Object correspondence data
________________________________________
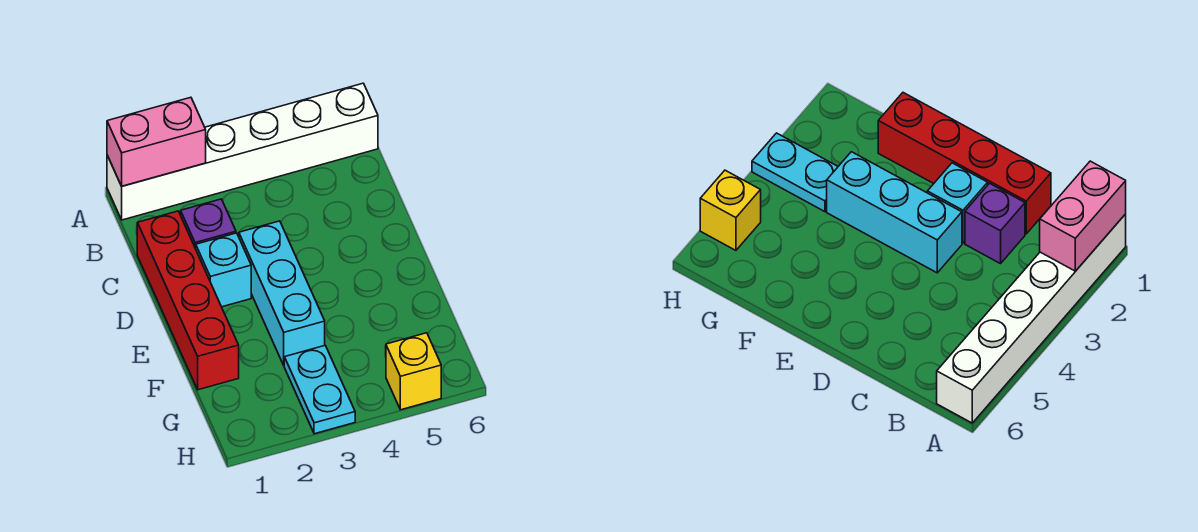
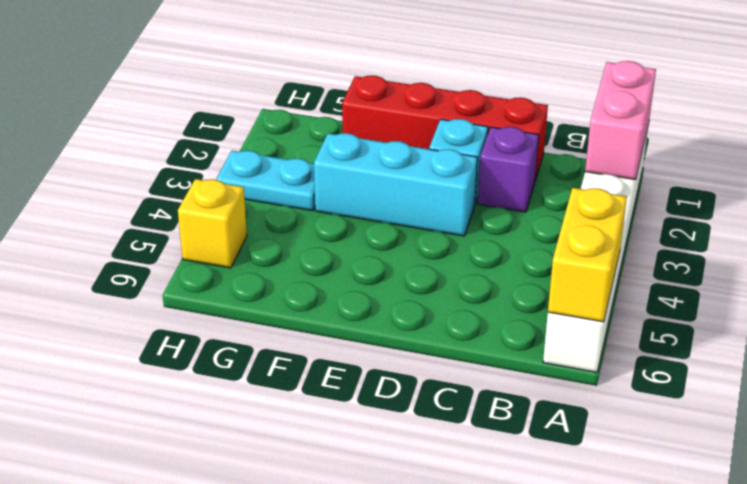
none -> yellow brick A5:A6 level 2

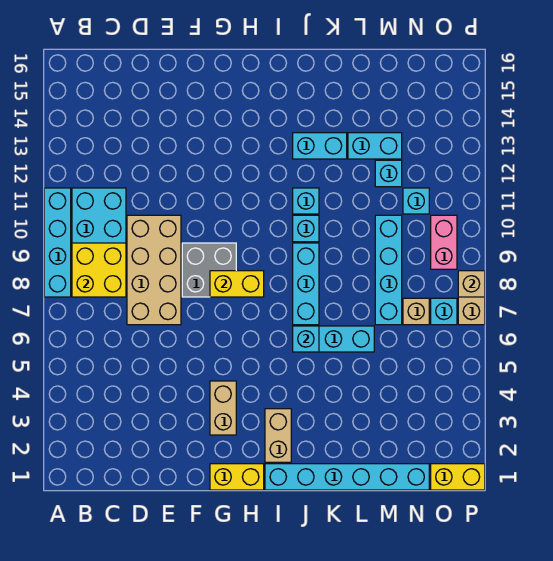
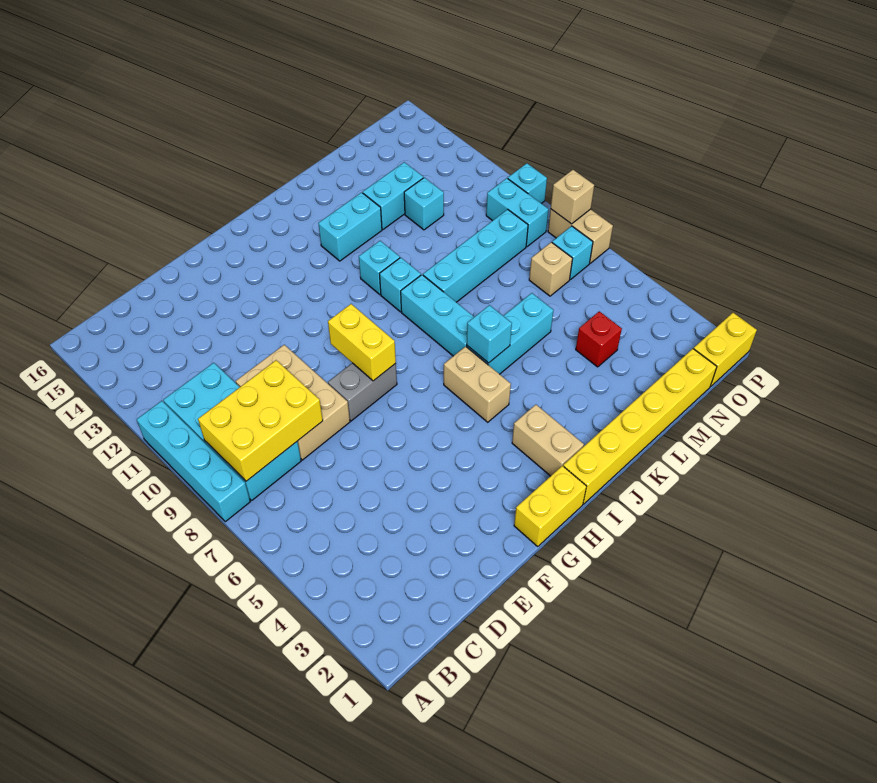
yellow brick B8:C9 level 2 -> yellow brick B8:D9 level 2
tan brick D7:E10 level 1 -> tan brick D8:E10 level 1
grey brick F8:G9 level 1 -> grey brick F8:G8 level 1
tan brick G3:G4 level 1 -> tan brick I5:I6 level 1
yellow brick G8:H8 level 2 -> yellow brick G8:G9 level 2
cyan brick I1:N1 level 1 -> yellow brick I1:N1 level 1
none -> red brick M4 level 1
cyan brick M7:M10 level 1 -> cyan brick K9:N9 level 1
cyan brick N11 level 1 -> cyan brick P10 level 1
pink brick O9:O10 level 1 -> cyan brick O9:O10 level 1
________________________________________
How to complete this task: Retype the entries above word for word, minus any images.

Answer to this task:
none -> yellow brick A5:A6 level 2

yellow brick B8:C9 level 2 -> yellow brick B8:D9 level 2
tan brick D7:E10 level 1 -> tan brick D8:E10 level 1
grey brick F8:G9 level 1 -> grey brick F8:G8 level 1
tan brick G3:G4 level 1 -> tan brick I5:I6 level 1
yellow brick G8:H8 level 2 -> yellow brick G8:G9 level 2
cyan brick I1:N1 level 1 -> yellow brick I1:N1 level 1
none -> red brick M4 level 1
cyan brick M7:M10 level 1 -> cyan brick K9:N9 level 1
cyan brick N11 level 1 -> cyan brick P10 level 1
pink brick O9:O10 level 1 -> cyan brick O9:O10 level 1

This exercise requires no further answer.